◆ **Task to complete**: Search the entries for the word "tile" and copy each line that has it.

◆ **Stored data**:
=== Section Start ===

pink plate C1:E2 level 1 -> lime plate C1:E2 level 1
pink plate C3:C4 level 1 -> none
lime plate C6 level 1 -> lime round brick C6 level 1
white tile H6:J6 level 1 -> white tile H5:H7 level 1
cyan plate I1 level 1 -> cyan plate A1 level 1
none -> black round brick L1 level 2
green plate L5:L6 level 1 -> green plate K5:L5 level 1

=== Section End ===
=== Section Start ===

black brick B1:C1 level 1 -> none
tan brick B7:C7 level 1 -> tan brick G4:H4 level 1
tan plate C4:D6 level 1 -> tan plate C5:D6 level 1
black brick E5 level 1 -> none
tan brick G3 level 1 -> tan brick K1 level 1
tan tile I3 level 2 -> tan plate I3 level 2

=== Section End ===
=== Section Start ===

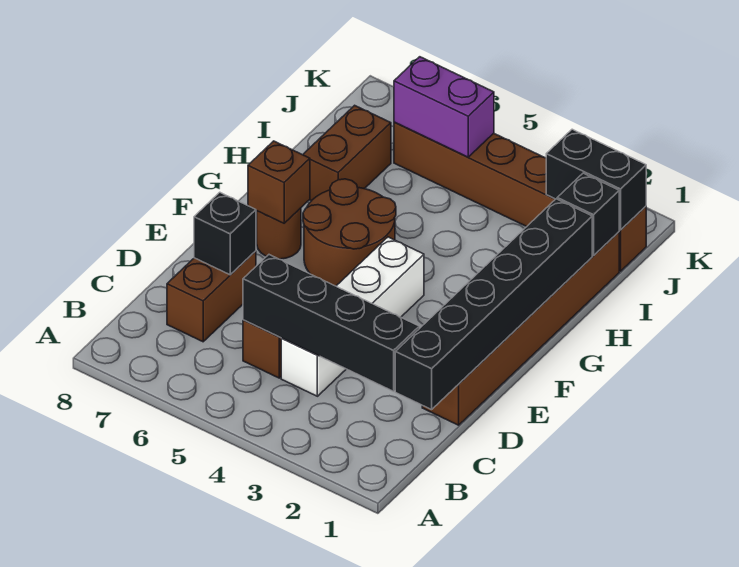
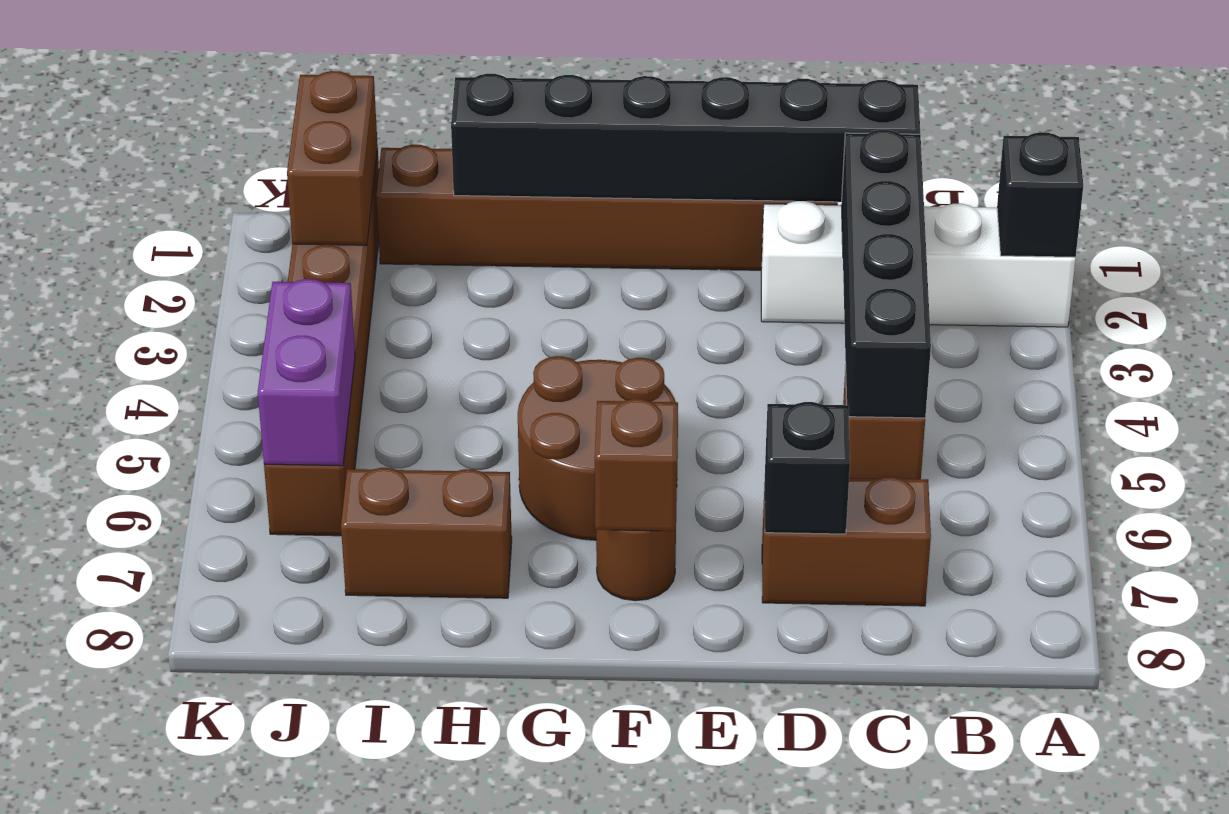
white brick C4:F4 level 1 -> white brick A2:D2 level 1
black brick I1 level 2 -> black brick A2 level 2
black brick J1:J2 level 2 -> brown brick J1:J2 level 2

=== Section End ===

◆ **Written solution**:
white tile H6:J6 level 1 -> white tile H5:H7 level 1
tan tile I3 level 2 -> tan plate I3 level 2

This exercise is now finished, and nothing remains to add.